# DESCRIPTION OF THE TASK
Locate every line in the material below that contains the string "acciaccatura" and copy each of those lines.

** START OF MATERIAL SUPPLIED **

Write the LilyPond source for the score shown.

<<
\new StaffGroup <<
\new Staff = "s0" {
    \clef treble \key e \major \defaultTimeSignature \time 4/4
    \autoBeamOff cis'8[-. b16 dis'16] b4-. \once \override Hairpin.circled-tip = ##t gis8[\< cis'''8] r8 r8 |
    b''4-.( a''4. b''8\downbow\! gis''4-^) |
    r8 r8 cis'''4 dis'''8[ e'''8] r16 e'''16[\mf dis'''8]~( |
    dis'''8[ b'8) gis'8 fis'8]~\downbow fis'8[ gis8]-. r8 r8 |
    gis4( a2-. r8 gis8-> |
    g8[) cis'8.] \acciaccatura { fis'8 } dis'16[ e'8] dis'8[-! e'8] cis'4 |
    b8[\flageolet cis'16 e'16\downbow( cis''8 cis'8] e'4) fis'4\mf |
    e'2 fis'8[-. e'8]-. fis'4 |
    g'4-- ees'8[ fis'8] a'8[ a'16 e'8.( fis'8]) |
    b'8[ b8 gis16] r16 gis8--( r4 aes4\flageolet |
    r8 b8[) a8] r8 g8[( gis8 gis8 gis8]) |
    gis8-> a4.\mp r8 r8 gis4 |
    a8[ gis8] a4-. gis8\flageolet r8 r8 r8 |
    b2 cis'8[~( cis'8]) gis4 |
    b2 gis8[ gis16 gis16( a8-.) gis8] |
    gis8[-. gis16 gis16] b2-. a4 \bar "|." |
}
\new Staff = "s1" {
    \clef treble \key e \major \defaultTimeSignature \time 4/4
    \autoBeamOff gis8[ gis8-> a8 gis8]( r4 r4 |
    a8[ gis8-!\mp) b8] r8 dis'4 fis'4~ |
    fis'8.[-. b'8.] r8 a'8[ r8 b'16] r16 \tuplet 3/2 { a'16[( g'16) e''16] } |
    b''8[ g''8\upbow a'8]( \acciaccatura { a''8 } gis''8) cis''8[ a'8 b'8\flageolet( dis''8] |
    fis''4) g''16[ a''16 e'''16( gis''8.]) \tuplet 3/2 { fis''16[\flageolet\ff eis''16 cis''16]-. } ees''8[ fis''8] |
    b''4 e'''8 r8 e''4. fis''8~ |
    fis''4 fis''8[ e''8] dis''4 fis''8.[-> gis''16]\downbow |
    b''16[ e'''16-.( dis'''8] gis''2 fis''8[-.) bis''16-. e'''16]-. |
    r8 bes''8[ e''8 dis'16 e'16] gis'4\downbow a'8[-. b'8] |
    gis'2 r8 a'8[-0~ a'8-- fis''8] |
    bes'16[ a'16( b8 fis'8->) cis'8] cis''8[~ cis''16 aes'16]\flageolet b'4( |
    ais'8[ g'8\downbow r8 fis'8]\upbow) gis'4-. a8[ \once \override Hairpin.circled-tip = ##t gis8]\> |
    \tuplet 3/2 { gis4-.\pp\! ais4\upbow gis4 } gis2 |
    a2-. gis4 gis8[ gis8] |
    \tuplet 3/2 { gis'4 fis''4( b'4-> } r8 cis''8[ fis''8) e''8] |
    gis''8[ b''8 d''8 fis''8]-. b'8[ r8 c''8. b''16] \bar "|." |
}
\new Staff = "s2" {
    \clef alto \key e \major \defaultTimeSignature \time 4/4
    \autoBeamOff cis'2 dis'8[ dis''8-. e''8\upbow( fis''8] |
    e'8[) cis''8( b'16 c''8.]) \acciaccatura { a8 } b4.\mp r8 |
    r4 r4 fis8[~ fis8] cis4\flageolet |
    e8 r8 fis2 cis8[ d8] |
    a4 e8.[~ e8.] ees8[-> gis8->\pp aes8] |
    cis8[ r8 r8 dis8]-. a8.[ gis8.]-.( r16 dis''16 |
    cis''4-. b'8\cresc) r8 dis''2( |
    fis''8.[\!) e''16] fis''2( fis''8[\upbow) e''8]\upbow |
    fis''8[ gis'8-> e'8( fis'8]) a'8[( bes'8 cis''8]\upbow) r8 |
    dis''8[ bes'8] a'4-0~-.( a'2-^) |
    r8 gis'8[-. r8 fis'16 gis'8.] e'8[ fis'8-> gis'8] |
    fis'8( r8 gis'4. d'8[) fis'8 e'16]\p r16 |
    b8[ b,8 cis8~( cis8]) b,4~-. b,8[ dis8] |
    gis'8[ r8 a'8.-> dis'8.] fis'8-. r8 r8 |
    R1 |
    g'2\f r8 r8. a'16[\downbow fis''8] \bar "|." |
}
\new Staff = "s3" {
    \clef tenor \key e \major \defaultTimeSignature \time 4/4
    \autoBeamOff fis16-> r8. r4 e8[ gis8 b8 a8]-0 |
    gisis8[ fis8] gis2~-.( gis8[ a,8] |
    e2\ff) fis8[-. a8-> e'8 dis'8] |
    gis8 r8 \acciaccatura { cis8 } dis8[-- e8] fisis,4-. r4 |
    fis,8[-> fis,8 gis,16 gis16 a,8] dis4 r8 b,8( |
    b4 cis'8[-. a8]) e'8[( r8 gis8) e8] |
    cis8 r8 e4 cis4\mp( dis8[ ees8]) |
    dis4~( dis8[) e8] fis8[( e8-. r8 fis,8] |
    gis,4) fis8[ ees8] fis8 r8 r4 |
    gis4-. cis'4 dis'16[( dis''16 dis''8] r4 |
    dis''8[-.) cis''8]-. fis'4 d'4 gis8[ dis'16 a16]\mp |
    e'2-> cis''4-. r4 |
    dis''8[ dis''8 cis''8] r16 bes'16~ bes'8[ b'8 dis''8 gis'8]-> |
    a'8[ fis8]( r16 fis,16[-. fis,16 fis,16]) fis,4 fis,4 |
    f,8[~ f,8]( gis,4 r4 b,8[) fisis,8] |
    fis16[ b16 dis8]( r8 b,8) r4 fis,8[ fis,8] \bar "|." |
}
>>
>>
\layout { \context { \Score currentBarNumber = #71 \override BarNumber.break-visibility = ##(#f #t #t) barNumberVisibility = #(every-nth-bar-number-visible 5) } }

** END OF MATERIAL SUPPLIED **

# THE RESPONSE
    g8[) cis'8.] \acciaccatura { fis'8 } dis'16[ e'8] dis'8[-! e'8] cis'4 |
    b''8[ g''8\upbow a'8]( \acciaccatura { a''8 } gis''8) cis''8[ a'8 b'8\flageolet( dis''8] |
    e'8[) cis''8( b'16 c''8.]) \acciaccatura { a8 } b4.\mp r8 |
    gis8 r8 \acciaccatura { cis8 } dis8[-- e8] fisis,4-. r4 |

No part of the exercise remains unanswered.